**Exercise details**
Rewrite the data below with every occurrence of "green matte tree" swapped for "dark green tree" and nothing else altered. Leave the pictures out of your answer.

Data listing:
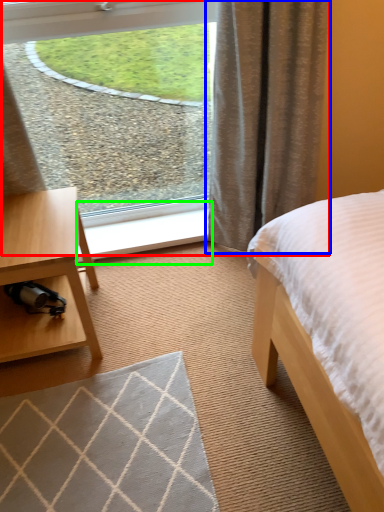
Question: Based on their relative distances, which object is farther from window (highlighted by a red box)? Choose from curtain (highlighted by a blue box) and window sill (highlighted by a green box).

Choices:
 (A) curtain
 (B) window sill

Answer: (B)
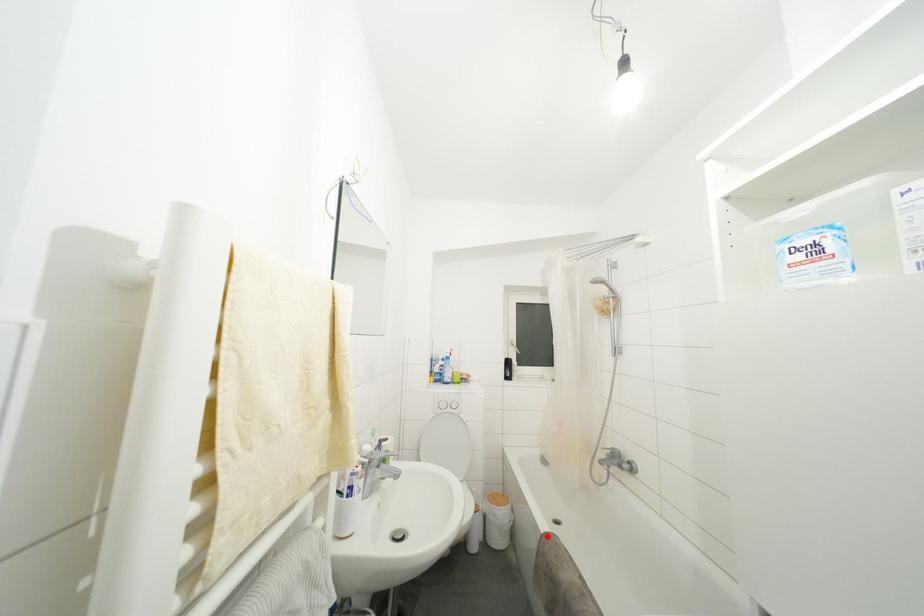
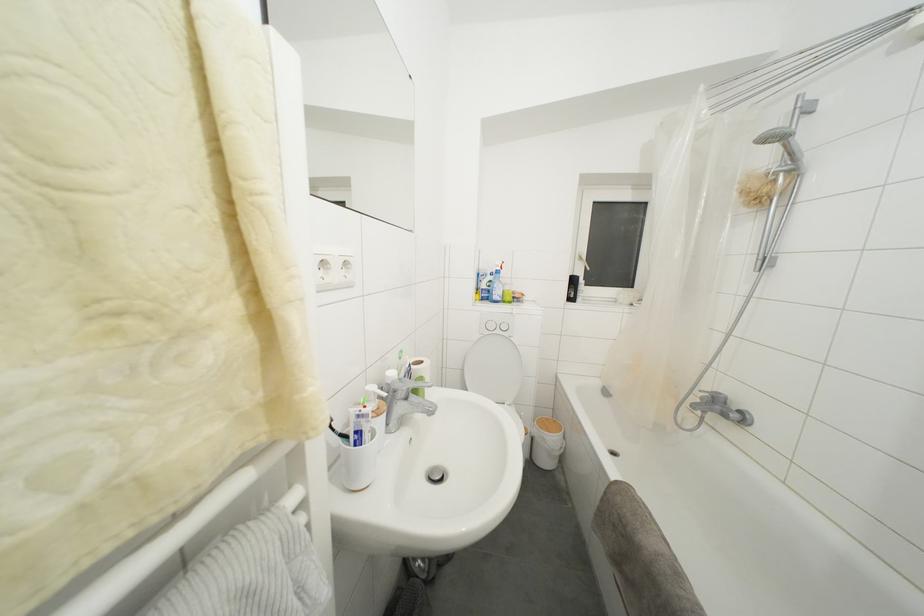
The point at the highlighted location is marked in the first image. Where is the corresponding point in the second image?

(617, 484)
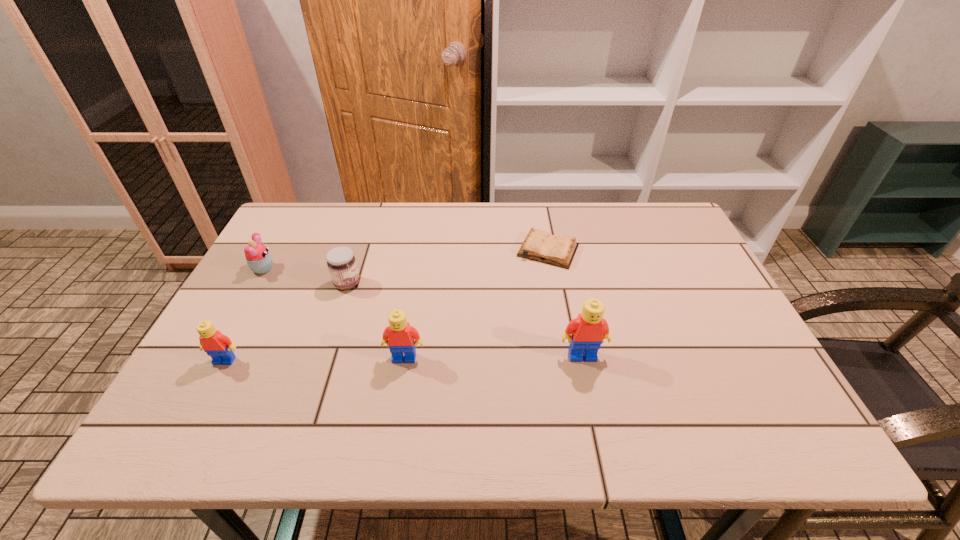
Find the location of a particular element. This screenshot has height=540, width=960. vacant point located between the cupcake and the fifth shortest object is located at coordinates (334, 313).

Image resolution: width=960 pixels, height=540 pixels. Identify the location of blank region between the shortest object and the jam. (447, 267).

This screenshot has width=960, height=540. I want to click on vacant area between the leftmost Lego and the third object from left to right, so click(286, 322).

Identify which object is the third closest to the leftmost Lego. Please provide its 2D coordinates. Your answer should be formatted as a tuple, i.e. [(x, y)], where the tuple contains the x and y coordinates of a point satisfying the conditions above.

[(399, 336)]

Locate an element on the screen. object that ranks as the second closest to the leftmost Lego is located at coordinates (259, 260).

The height and width of the screenshot is (540, 960). Identify the location of Lego that is the third nearest to the diary. (217, 345).

What are the coordinates of `Lego that is the second nearest to the rightmost Lego` in the screenshot? It's located at (217, 345).

Identify the location of free space that satisfies the following two spatial constraints: 1. on the front side of the diary; 2. on the face of the cupcake. This screenshot has width=960, height=540. (551, 269).

The height and width of the screenshot is (540, 960). Identify the location of free region that satisfies the following two spatial constraints: 1. on the front label of the third object from left to right; 2. on the face of the shortest Lego. click(322, 360).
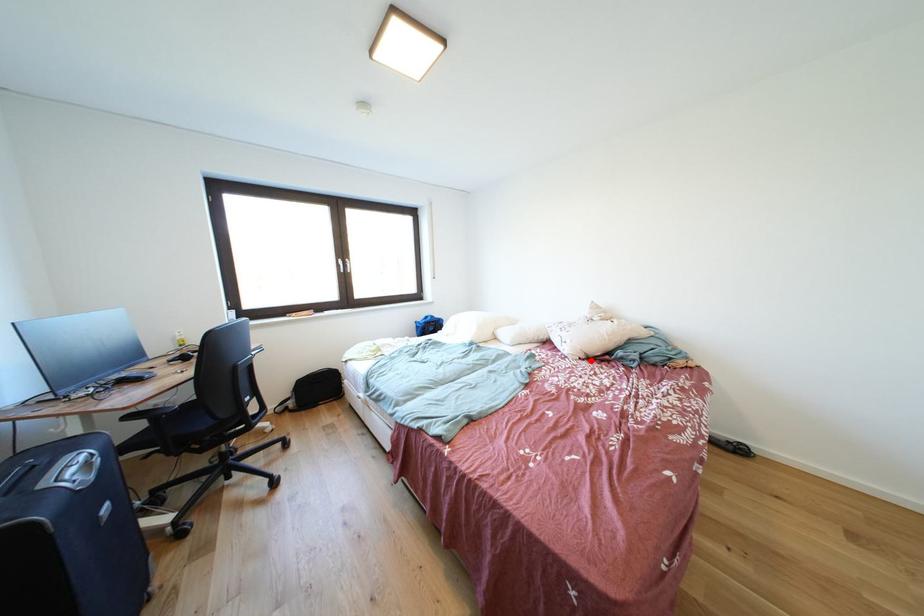
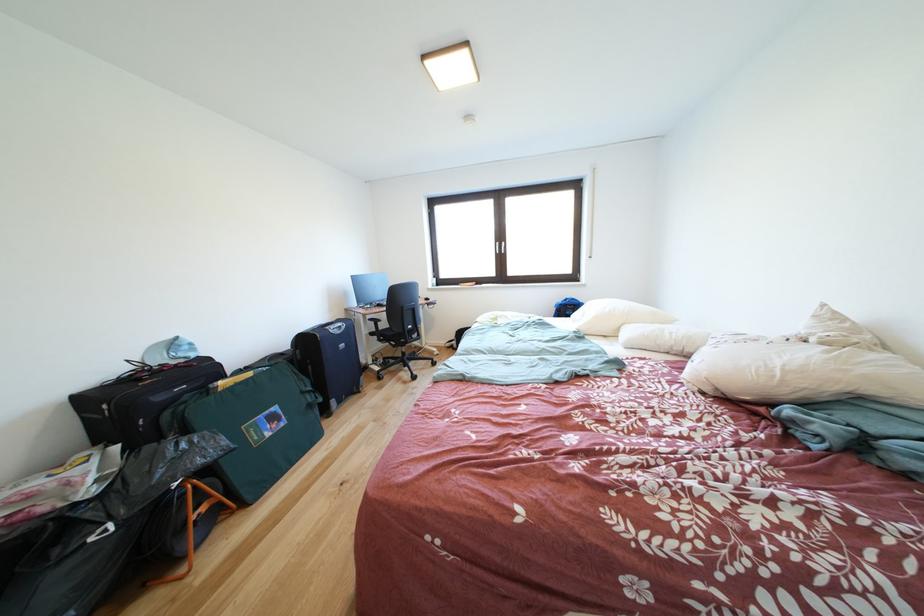
Locate, in the second image, the point that corresponds to the highlighted location in the first image.

(716, 394)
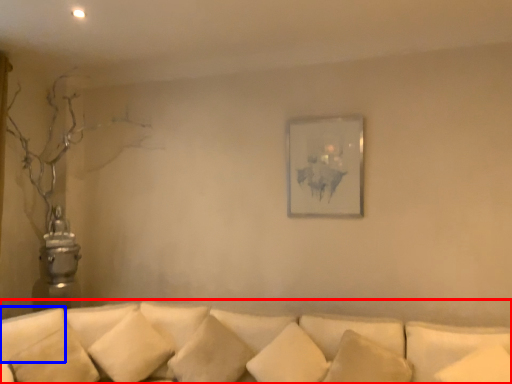
Question: Among these objects, which one is farthest to the camera, studio couch (highlighted by a red box) or pillow (highlighted by a blue box)?

Choices:
 (A) studio couch
 (B) pillow

Answer: (B)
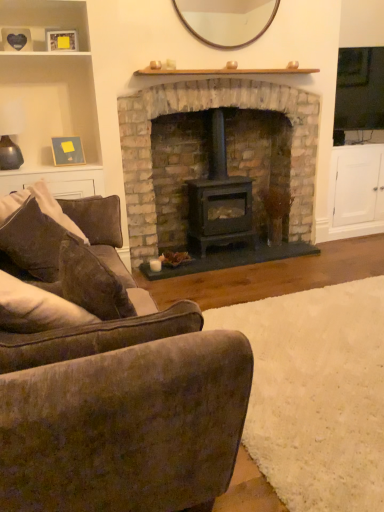
Locate an element on the screen. blank space situated above velvety brown armchair at lower left (from a real-world perspective) is located at coordinates (325, 365).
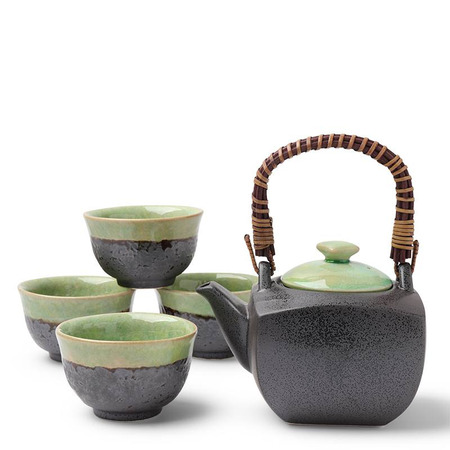
At what (x,y) coordinates should I click in order to perform the action: click on green top layer of cup. Please return your answer as a coordinate pair (x, y). The width and height of the screenshot is (450, 450). Looking at the image, I should click on (53, 308), (142, 233), (180, 299), (105, 349).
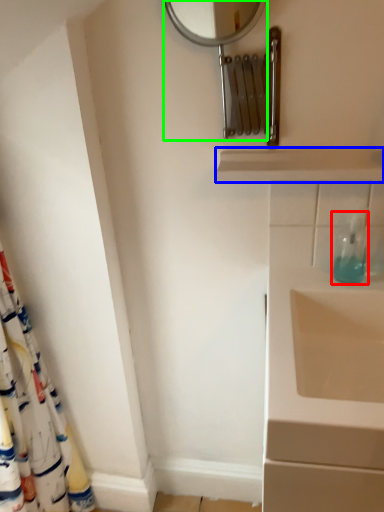
Question: Based on their relative distances, which object is farther from soap dispenser (highlighted by a red box)? Choose from balustrade (highlighted by a blue box) and mirror (highlighted by a green box).

Choices:
 (A) balustrade
 (B) mirror

Answer: (B)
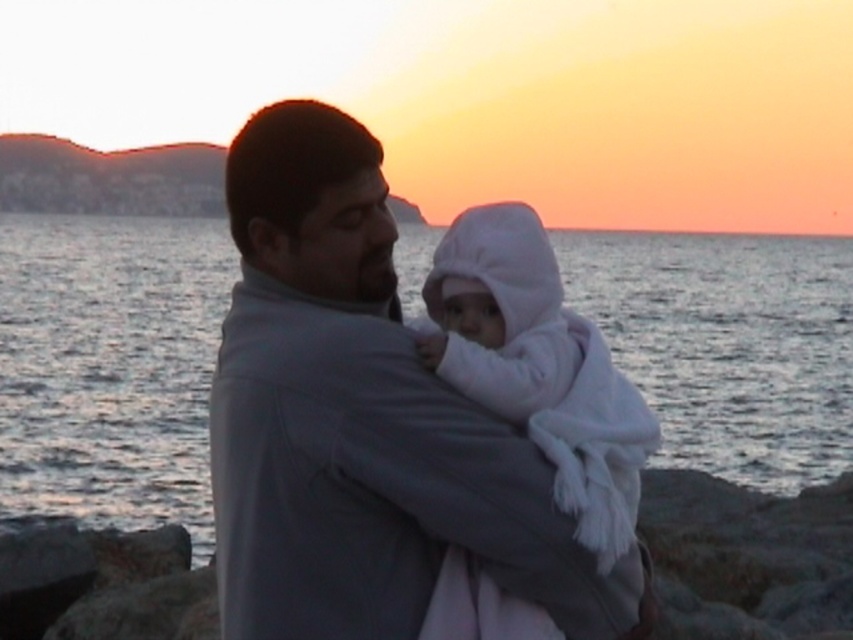
Question: Is gray fabric jacket at center thinner than white fleece baby at center?

Choices:
 (A) yes
 (B) no

Answer: (B)

Question: Does silvery water at center appear on the right side of white fleece baby at center?

Choices:
 (A) no
 (B) yes

Answer: (B)

Question: Which point appears closest to the camera in this image?

Choices:
 (A) (260, 225)
 (B) (521, 365)
 (C) (190, 468)

Answer: (B)

Question: Among these objects, which one is farthest from the camera?

Choices:
 (A) white fleece baby at center
 (B) silvery water at center

Answer: (B)

Question: Can you confirm if silvery water at center is smaller than gray fabric jacket at center?

Choices:
 (A) no
 (B) yes

Answer: (A)

Question: Which point is farther to the camera?

Choices:
 (A) (128, 452)
 (B) (276, 301)

Answer: (A)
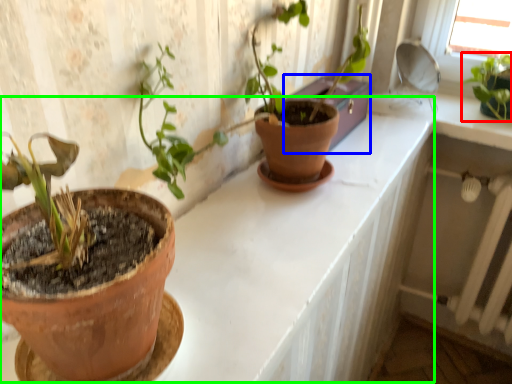
Question: Based on their relative distances, which object is nearer to houseplant (highlighted by a red box)? Choose from window box (highlighted by a blue box) and counter (highlighted by a green box).

Choices:
 (A) window box
 (B) counter

Answer: (A)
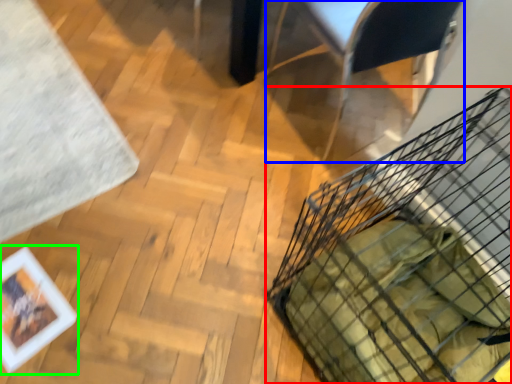
Question: Considering the real-world distances, which object is closest to basket (highlighted by a red box)? armchair (highlighted by a blue box) or picture frame (highlighted by a green box).

Choices:
 (A) armchair
 (B) picture frame

Answer: (A)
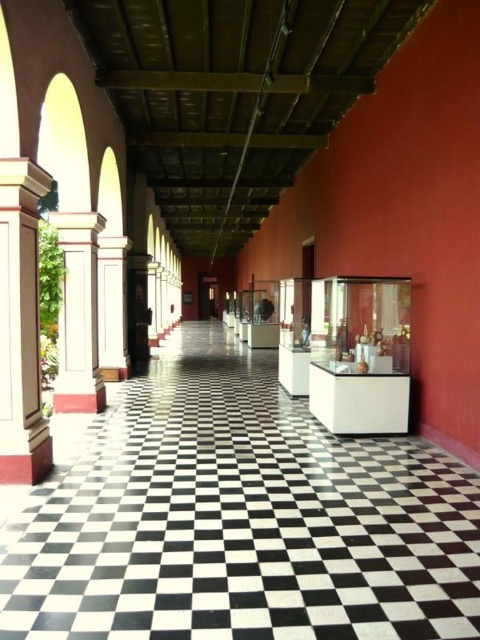
Does smooth white column at left have a greater width compared to white painted wood column at left?

Incorrect, smooth white column at left's width does not surpass white painted wood column at left's.

Does point (2, 300) lie in front of point (72, 276)?

Yes, it is in front of point (72, 276).

Is point (36, 339) less distant than point (79, 276)?

Yes, point (36, 339) is in front of point (79, 276).

Locate an element on the screen. This screenshot has height=640, width=480. smooth white column at left is located at coordinates (21, 324).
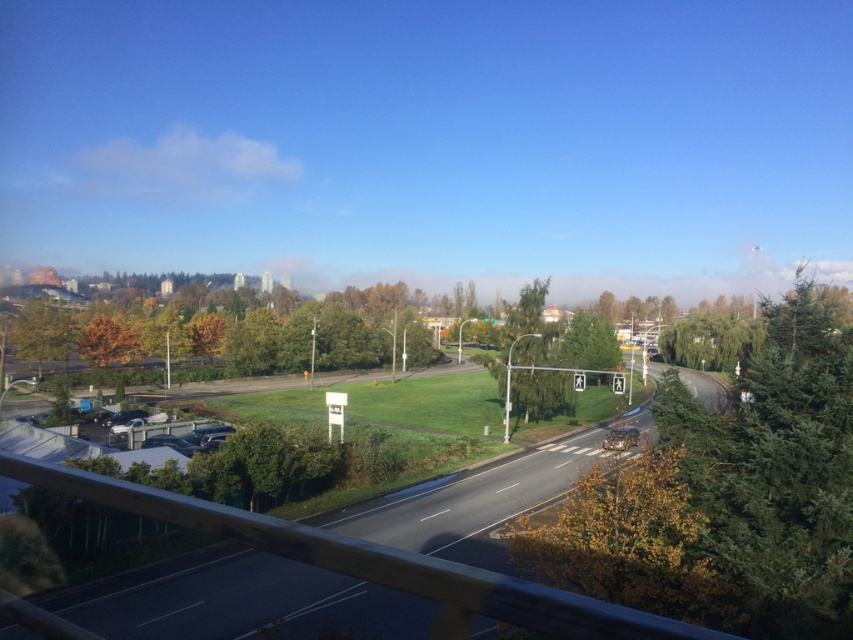
Does asphalt road at center appear under green leafy tree at center?

Yes.

Does asphalt road at center appear on the right side of green leafy tree at center?

Incorrect, asphalt road at center is not on the right side of green leafy tree at center.

Locate an element on the screen. Image resolution: width=853 pixels, height=640 pixels. asphalt road at center is located at coordinates 357,563.

The height and width of the screenshot is (640, 853). Find the location of `asphalt road at center`. asphalt road at center is located at coordinates (357, 563).

Is asphalt road at center below green matte tree at upper left?

Indeed, asphalt road at center is positioned under green matte tree at upper left.

Is point (401, 582) farther from viewer compared to point (22, 333)?

No.

Where is `asphalt road at center`? The image size is (853, 640). asphalt road at center is located at coordinates (357, 563).

Can you confirm if green leafy tree at center is taller than green matte tree at upper left?

Yes.

Between green leafy tree at center and green matte tree at upper left, which one has more height?

Standing taller between the two is green leafy tree at center.

Where is `green leafy tree at center`? green leafy tree at center is located at coordinates (529, 324).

**Answer below**
Question: Based on their relative distances, which object is farther from window (highlighted by a red box)? Choose from curtain (highlighted by a blue box) and window sill (highlighted by a green box).

Choices:
 (A) curtain
 (B) window sill

Answer: (B)
The point at the highlighted location is marked in the first image. Where is the corresponding point in the second image?

(617, 484)
Find the location of a particular element. This screenshot has height=540, width=960. vacant point located between the cupcake and the fifth shortest object is located at coordinates (334, 313).

Image resolution: width=960 pixels, height=540 pixels. Identify the location of blank region between the shortest object and the jam. (447, 267).

This screenshot has width=960, height=540. I want to click on vacant area between the leftmost Lego and the third object from left to right, so click(286, 322).

Identify which object is the third closest to the leftmost Lego. Please provide its 2D coordinates. Your answer should be formatted as a tuple, i.e. [(x, y)], where the tuple contains the x and y coordinates of a point satisfying the conditions above.

[(399, 336)]

Locate an element on the screen. object that ranks as the second closest to the leftmost Lego is located at coordinates (259, 260).

The height and width of the screenshot is (540, 960). Identify the location of Lego that is the third nearest to the diary. (217, 345).

What are the coordinates of `Lego that is the second nearest to the rightmost Lego` in the screenshot? It's located at (217, 345).

Identify the location of free space that satisfies the following two spatial constraints: 1. on the front side of the diary; 2. on the face of the cupcake. This screenshot has width=960, height=540. (551, 269).

The height and width of the screenshot is (540, 960). Identify the location of free region that satisfies the following two spatial constraints: 1. on the front label of the third object from left to right; 2. on the face of the shortest Lego. click(322, 360).
Locate, in the second image, the point that corresponds to the highlighted location in the first image.

(716, 394)
Question: Among these objects, which one is farthest to the camera, studio couch (highlighted by a red box) or pillow (highlighted by a blue box)?

Choices:
 (A) studio couch
 (B) pillow

Answer: (B)
Locate an element on the screen. blank space situated above velvety brown armchair at lower left (from a real-world perspective) is located at coordinates (325, 365).
At what (x,y) coordinates should I click in order to perform the action: click on green top layer of cup. Please return your answer as a coordinate pair (x, y). The width and height of the screenshot is (450, 450). Looking at the image, I should click on (53, 308), (142, 233), (180, 299), (105, 349).
Question: Based on their relative distances, which object is farther from soap dispenser (highlighted by a red box)? Choose from balustrade (highlighted by a blue box) and mirror (highlighted by a green box).

Choices:
 (A) balustrade
 (B) mirror

Answer: (B)
Question: Is gray fabric jacket at center thinner than white fleece baby at center?

Choices:
 (A) yes
 (B) no

Answer: (B)

Question: Does silvery water at center appear on the right side of white fleece baby at center?

Choices:
 (A) no
 (B) yes

Answer: (B)

Question: Which point appears closest to the camera in this image?

Choices:
 (A) (260, 225)
 (B) (521, 365)
 (C) (190, 468)

Answer: (B)

Question: Among these objects, which one is farthest from the camera?

Choices:
 (A) white fleece baby at center
 (B) silvery water at center

Answer: (B)

Question: Can you confirm if silvery water at center is smaller than gray fabric jacket at center?

Choices:
 (A) no
 (B) yes

Answer: (A)

Question: Which point is farther to the camera?

Choices:
 (A) (128, 452)
 (B) (276, 301)

Answer: (A)
Question: Based on their relative distances, which object is nearer to houseplant (highlighted by a red box)? Choose from window box (highlighted by a blue box) and counter (highlighted by a green box).

Choices:
 (A) window box
 (B) counter

Answer: (A)
Question: Considering the real-world distances, which object is closest to basket (highlighted by a red box)? armchair (highlighted by a blue box) or picture frame (highlighted by a green box).

Choices:
 (A) armchair
 (B) picture frame

Answer: (A)
Does smooth white column at left have a greater width compared to white painted wood column at left?

Incorrect, smooth white column at left's width does not surpass white painted wood column at left's.

Does point (2, 300) lie in front of point (72, 276)?

Yes, it is in front of point (72, 276).

Is point (36, 339) less distant than point (79, 276)?

Yes, point (36, 339) is in front of point (79, 276).

Locate an element on the screen. This screenshot has height=640, width=480. smooth white column at left is located at coordinates (21, 324).
Does asphalt road at center appear under green leafy tree at center?

Yes.

Does asphalt road at center appear on the right side of green leafy tree at center?

Incorrect, asphalt road at center is not on the right side of green leafy tree at center.

Locate an element on the screen. Image resolution: width=853 pixels, height=640 pixels. asphalt road at center is located at coordinates 357,563.

The height and width of the screenshot is (640, 853). Find the location of `asphalt road at center`. asphalt road at center is located at coordinates (357, 563).

Is asphalt road at center below dark green tree at upper left?

Indeed, asphalt road at center is positioned under dark green tree at upper left.

Is point (401, 582) farther from viewer compared to point (22, 333)?

No.

Where is `asphalt road at center`? The image size is (853, 640). asphalt road at center is located at coordinates (357, 563).

Can you confirm if green leafy tree at center is taller than dark green tree at upper left?

Yes.

Between green leafy tree at center and dark green tree at upper left, which one has more height?

Standing taller between the two is green leafy tree at center.

Where is `green leafy tree at center`? green leafy tree at center is located at coordinates (529, 324).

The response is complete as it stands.